Your instructions: Your answer must contain each line of the data, copied exactly.

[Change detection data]
********
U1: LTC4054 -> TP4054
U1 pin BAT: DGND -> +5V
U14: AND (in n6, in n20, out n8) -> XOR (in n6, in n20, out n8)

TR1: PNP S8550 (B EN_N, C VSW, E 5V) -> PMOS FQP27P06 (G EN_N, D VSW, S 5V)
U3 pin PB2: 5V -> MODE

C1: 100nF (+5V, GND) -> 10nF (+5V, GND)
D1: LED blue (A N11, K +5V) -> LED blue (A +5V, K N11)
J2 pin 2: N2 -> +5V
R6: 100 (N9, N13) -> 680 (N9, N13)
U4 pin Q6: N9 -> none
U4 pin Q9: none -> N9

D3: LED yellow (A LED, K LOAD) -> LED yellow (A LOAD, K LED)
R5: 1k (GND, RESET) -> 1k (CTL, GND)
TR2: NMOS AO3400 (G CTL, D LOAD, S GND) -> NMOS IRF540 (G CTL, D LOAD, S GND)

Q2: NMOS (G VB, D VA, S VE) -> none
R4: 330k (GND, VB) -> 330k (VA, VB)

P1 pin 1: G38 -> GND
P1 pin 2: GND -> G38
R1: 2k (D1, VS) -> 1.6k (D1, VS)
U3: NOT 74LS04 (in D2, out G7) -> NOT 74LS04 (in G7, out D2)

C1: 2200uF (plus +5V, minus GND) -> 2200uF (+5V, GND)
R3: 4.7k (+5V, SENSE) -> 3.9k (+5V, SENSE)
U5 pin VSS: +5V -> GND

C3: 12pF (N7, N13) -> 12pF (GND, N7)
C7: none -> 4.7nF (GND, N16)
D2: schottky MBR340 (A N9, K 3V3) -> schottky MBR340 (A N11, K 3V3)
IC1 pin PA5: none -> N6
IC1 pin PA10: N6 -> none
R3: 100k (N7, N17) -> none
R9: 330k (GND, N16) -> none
********
Written response:
U1: LTC4054 -> TP4054
U1 pin BAT: DGND -> +5V
U14: AND (in n6, in n20, out n8) -> XOR (in n6, in n20, out n8)

TR1: PNP S8550 (B EN_N, C VSW, E 5V) -> PMOS FQP27P06 (G EN_N, D VSW, S 5V)
U3 pin PB2: 5V -> MODE

C1: 100nF (+5V, GND) -> 10nF (+5V, GND)
D1: LED blue (A N11, K +5V) -> LED blue (A +5V, K N11)
J2 pin 2: N2 -> +5V
R6: 100 (N9, N13) -> 680 (N9, N13)
U4 pin Q6: N9 -> none
U4 pin Q9: none -> N9

D3: LED yellow (A LED, K LOAD) -> LED yellow (A LOAD, K LED)
R5: 1k (GND, RESET) -> 1k (CTL, GND)
TR2: NMOS AO3400 (G CTL, D LOAD, S GND) -> NMOS IRF540 (G CTL, D LOAD, S GND)

Q2: NMOS (G VB, D VA, S VE) -> none
R4: 330k (GND, VB) -> 330k (VA, VB)

P1 pin 1: G38 -> GND
P1 pin 2: GND -> G38
R1: 2k (D1, VS) -> 1.6k (D1, VS)
U3: NOT 74LS04 (in D2, out G7) -> NOT 74LS04 (in G7, out D2)

C1: 2200uF (plus +5V, minus GND) -> 2200uF (+5V, GND)
R3: 4.7k (+5V, SENSE) -> 3.9k (+5V, SENSE)
U5 pin VSS: +5V -> GND

C3: 12pF (N7, N13) -> 12pF (GND, N7)
C7: none -> 4.7nF (GND, N16)
D2: schottky MBR340 (A N9, K 3V3) -> schottky MBR340 (A N11, K 3V3)
IC1 pin PA5: none -> N6
IC1 pin PA10: N6 -> none
R3: 100k (N7, N17) -> none
R9: 330k (GND, N16) -> none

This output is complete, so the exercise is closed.